Working data START

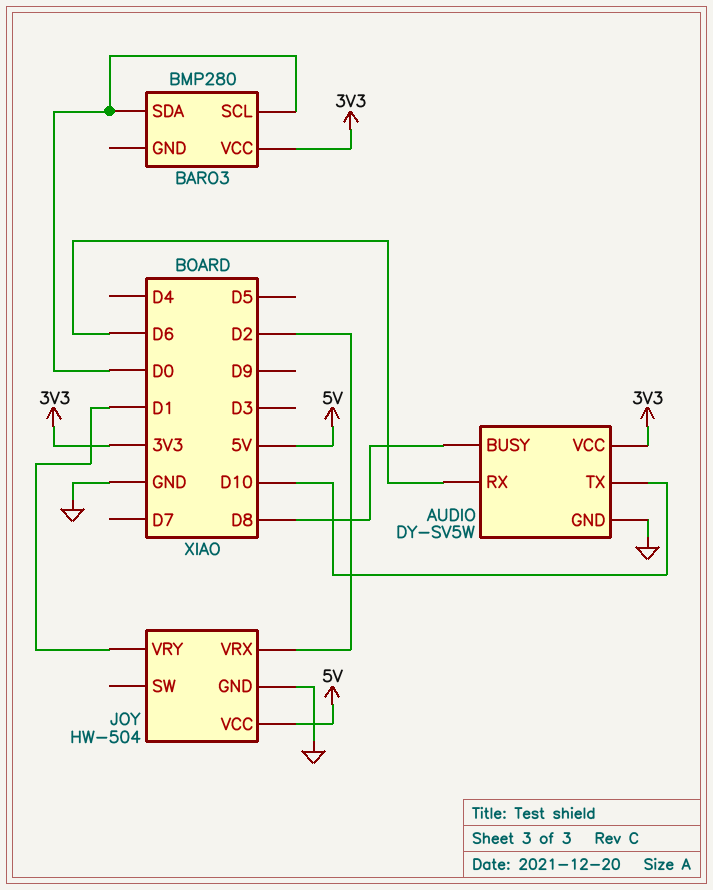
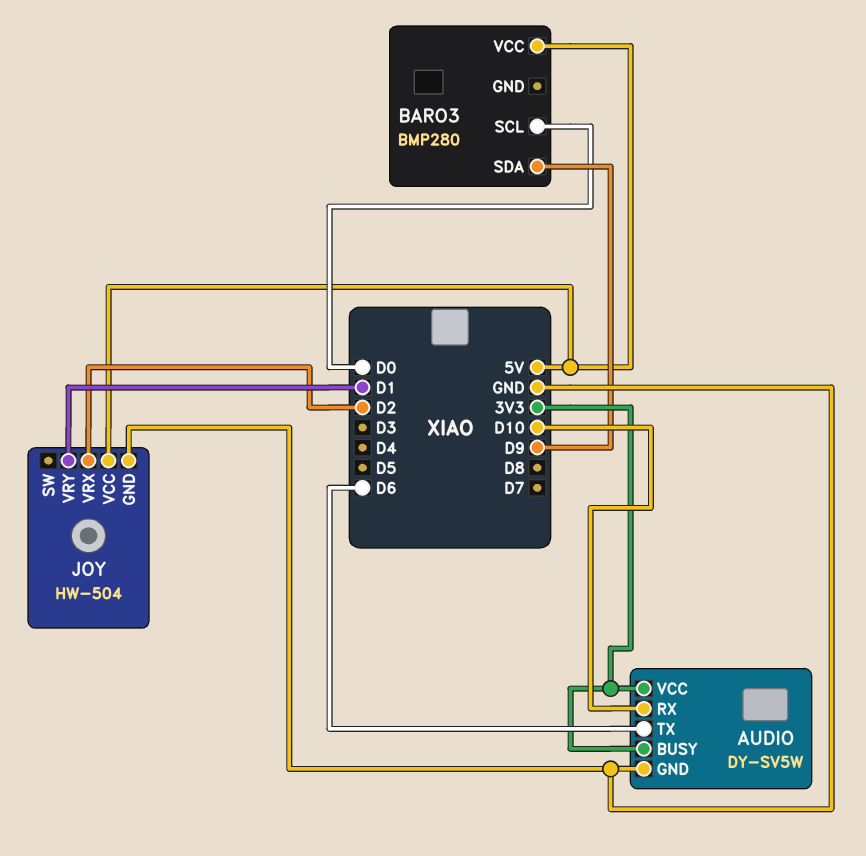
AUDIO pin BUSY: D8 -> 3V3
AUDIO pin RX: D6 -> D10
AUDIO pin TX: D10 -> D6
BARO3 pin SDA: D0 -> D9
BARO3 pin VCC: 3V3 -> 5V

Working data END

-- Required action --
Lines with the word "AUDIO" in them should be copied from the preceding records.

-- Expected answer --
AUDIO pin BUSY: D8 -> 3V3
AUDIO pin RX: D6 -> D10
AUDIO pin TX: D10 -> D6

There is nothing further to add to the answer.